● TASK GOAL:
Write out every entry exactly as it stands.

● DATASET ENTRIES:
=======
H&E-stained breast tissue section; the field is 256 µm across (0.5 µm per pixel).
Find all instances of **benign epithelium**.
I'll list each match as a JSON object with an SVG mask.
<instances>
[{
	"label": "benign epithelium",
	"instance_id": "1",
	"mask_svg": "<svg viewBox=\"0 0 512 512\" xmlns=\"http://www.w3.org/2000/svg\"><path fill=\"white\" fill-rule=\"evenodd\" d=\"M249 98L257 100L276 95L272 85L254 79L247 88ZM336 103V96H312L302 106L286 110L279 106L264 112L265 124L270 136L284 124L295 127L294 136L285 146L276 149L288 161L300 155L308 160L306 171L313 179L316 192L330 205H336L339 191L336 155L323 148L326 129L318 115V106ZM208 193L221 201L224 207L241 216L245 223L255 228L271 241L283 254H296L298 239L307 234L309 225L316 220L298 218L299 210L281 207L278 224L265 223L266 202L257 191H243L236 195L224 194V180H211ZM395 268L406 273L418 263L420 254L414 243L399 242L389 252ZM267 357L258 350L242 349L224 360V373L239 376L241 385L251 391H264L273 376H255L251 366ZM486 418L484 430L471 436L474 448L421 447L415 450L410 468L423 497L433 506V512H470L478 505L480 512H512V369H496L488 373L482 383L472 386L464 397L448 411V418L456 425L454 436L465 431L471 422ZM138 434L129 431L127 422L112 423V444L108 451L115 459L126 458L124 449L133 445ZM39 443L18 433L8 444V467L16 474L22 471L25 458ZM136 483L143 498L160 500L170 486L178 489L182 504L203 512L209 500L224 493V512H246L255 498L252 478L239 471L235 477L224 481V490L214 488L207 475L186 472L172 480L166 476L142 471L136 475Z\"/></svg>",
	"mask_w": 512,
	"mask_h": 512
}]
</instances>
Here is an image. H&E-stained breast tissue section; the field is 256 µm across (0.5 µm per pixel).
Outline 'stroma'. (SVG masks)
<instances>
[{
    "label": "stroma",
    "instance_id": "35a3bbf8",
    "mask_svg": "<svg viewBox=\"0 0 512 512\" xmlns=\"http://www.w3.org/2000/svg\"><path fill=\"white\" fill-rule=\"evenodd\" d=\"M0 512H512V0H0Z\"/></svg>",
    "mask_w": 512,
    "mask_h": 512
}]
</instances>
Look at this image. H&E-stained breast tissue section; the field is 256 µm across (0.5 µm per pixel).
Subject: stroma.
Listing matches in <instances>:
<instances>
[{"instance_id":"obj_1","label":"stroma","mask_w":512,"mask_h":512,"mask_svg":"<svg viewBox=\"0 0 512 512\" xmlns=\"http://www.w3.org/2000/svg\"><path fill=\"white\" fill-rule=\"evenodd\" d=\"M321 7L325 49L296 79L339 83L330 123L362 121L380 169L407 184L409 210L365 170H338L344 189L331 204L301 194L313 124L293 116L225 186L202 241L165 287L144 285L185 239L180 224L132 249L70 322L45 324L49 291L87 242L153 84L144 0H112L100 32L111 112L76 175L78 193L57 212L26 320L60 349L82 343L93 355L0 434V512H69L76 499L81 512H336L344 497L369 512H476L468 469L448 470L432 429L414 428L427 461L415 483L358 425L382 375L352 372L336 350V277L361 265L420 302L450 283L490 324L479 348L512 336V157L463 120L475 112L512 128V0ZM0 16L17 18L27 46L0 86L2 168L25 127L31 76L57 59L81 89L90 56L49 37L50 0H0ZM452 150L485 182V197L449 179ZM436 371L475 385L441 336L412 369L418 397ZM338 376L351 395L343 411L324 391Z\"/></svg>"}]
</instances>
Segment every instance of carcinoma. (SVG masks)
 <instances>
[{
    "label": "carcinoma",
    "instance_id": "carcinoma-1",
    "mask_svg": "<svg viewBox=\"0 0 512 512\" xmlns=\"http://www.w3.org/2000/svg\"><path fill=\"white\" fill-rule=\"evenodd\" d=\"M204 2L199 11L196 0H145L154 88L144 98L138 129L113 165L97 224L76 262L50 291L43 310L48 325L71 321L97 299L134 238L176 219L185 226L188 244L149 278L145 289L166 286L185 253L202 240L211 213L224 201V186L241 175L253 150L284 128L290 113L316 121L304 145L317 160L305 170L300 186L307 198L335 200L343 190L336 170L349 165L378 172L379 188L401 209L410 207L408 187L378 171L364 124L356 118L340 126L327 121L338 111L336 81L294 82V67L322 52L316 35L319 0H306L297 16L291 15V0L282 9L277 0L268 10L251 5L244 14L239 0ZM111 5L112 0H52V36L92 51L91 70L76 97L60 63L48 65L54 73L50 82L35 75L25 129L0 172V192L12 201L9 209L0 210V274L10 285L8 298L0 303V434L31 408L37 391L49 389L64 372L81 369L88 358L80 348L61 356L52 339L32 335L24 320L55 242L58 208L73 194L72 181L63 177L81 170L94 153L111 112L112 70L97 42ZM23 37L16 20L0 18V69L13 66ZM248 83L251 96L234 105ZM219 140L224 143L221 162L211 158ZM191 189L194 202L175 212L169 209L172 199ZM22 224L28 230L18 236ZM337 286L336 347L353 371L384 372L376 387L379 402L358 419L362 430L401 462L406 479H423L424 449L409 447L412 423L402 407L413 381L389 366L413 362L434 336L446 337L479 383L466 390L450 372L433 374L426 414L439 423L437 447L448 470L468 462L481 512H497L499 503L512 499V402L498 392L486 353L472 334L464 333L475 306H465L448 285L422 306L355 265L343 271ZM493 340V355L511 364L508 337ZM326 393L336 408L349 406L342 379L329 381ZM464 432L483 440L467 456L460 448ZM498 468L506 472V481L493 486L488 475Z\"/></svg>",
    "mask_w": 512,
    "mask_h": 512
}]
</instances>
=======
● PROBLEM SOLUTION:
H&E-stained breast tissue section; the field is 256 µm across (0.5 µm per pixel).
Find all instances of **benign epithelium**.
I'll list each match as a JSON object with an SVG mask.
<instances>
[{
	"label": "benign epithelium",
	"instance_id": "1",
	"mask_svg": "<svg viewBox=\"0 0 512 512\" xmlns=\"http://www.w3.org/2000/svg\"><path fill=\"white\" fill-rule=\"evenodd\" d=\"M249 98L257 100L276 95L272 85L254 79L247 88ZM336 103V96H312L302 106L286 110L279 106L264 112L265 124L270 136L284 124L295 127L294 136L285 146L276 149L288 161L300 155L308 160L306 171L313 179L316 192L330 205H336L339 191L336 155L323 148L326 129L318 115V106ZM208 193L221 201L224 207L241 216L245 223L255 228L271 241L283 254H296L298 239L307 234L309 225L316 220L298 218L299 210L281 207L278 224L265 223L266 202L257 191H243L236 195L224 194V180H211ZM395 268L406 273L418 263L420 254L414 243L399 242L389 252ZM267 357L258 350L242 349L224 360V373L239 376L241 385L251 391H264L273 376H255L251 366ZM486 418L484 430L471 436L474 448L421 447L415 450L410 468L423 497L433 506V512H470L478 505L480 512H512V369H496L488 373L482 383L472 386L464 397L448 411V418L456 425L454 436L465 431L471 422ZM138 434L129 431L127 422L112 423V444L108 451L115 459L126 458L124 449L133 445ZM39 443L18 433L8 444V467L16 474L22 471L25 458ZM136 483L143 498L160 500L170 486L178 489L182 504L203 512L209 500L224 493V512H246L255 498L252 478L239 471L235 477L224 481V490L214 488L207 475L186 472L172 480L166 476L142 471L136 475Z\"/></svg>",
	"mask_w": 512,
	"mask_h": 512
}]
</instances>
Here is an image. H&E-stained breast tissue section; the field is 256 µm across (0.5 µm per pixel).
Outline 'stroma'. (SVG masks)
<instances>
[{
    "label": "stroma",
    "instance_id": "35a3bbf8",
    "mask_svg": "<svg viewBox=\"0 0 512 512\" xmlns=\"http://www.w3.org/2000/svg\"><path fill=\"white\" fill-rule=\"evenodd\" d=\"M0 512H512V0H0Z\"/></svg>",
    "mask_w": 512,
    "mask_h": 512
}]
</instances>
Look at this image. H&E-stained breast tissue section; the field is 256 µm across (0.5 µm per pixel).
Subject: stroma.
Listing matches in <instances>:
<instances>
[{"instance_id":"obj_1","label":"stroma","mask_w":512,"mask_h":512,"mask_svg":"<svg viewBox=\"0 0 512 512\" xmlns=\"http://www.w3.org/2000/svg\"><path fill=\"white\" fill-rule=\"evenodd\" d=\"M321 7L325 49L296 79L339 83L330 123L362 121L380 169L407 184L409 210L365 170H338L344 189L331 204L301 194L313 124L293 116L225 186L202 241L165 287L144 285L185 239L180 224L132 249L70 322L45 324L49 291L87 242L153 84L144 0H112L100 32L111 112L76 175L78 193L57 212L26 320L60 349L82 343L93 355L0 434V512H69L76 499L81 512H336L344 497L369 512H476L468 469L448 470L432 429L414 428L427 461L415 483L358 425L382 375L352 372L336 350V277L361 265L420 302L450 283L490 324L479 348L512 336V157L463 120L475 112L512 128V0ZM0 16L17 18L27 46L0 86L2 168L25 127L31 76L57 59L81 89L90 56L49 37L50 0H0ZM452 150L485 182V197L449 179ZM436 371L475 385L441 336L412 369L418 397ZM338 376L351 395L343 411L324 391Z\"/></svg>"}]
</instances>
Segment every instance of carcinoma. (SVG masks)
 <instances>
[{
    "label": "carcinoma",
    "instance_id": "carcinoma-1",
    "mask_svg": "<svg viewBox=\"0 0 512 512\" xmlns=\"http://www.w3.org/2000/svg\"><path fill=\"white\" fill-rule=\"evenodd\" d=\"M204 2L199 11L196 0H145L154 88L144 98L138 129L113 165L97 224L76 262L50 291L43 310L48 325L71 321L97 299L134 238L176 219L185 226L188 244L149 278L145 289L166 286L185 253L202 240L211 213L224 201V186L241 175L253 150L284 128L290 113L316 121L304 145L317 160L305 170L300 186L307 198L335 200L343 190L336 170L349 165L378 172L379 188L401 209L410 207L408 187L378 171L364 124L356 118L340 126L327 121L338 111L336 81L294 82V67L322 52L316 35L319 0H306L297 16L291 15V0L282 9L277 0L268 10L251 5L244 14L239 0ZM111 5L112 0H52V36L92 51L91 70L76 97L60 63L48 65L54 73L50 82L35 75L25 129L0 172V192L12 201L9 209L0 210V274L10 285L8 298L0 303V434L31 408L37 391L49 389L64 372L81 369L88 358L80 348L61 356L52 339L32 335L24 320L55 242L58 208L73 194L72 181L63 177L81 170L94 153L111 112L112 70L97 42ZM23 37L16 20L0 18V69L13 66ZM248 83L251 96L234 105ZM219 140L224 143L221 162L211 158ZM191 189L194 202L175 212L169 209L172 199ZM22 224L28 230L18 236ZM337 286L336 347L353 371L384 372L376 387L379 402L358 419L362 430L401 462L406 479H423L424 449L409 447L412 423L402 407L413 381L389 366L413 362L434 336L446 337L479 383L466 390L450 372L433 374L426 414L439 423L437 447L448 470L468 462L481 512H497L499 503L512 499V402L498 392L486 353L472 334L464 333L475 306H465L448 285L422 306L355 265L343 271ZM493 340V355L511 364L508 337ZM326 393L336 408L349 406L342 379L329 381ZM464 432L483 440L467 456L460 448ZM498 468L506 472V481L493 486L488 475Z\"/></svg>",
    "mask_w": 512,
    "mask_h": 512
}]
</instances>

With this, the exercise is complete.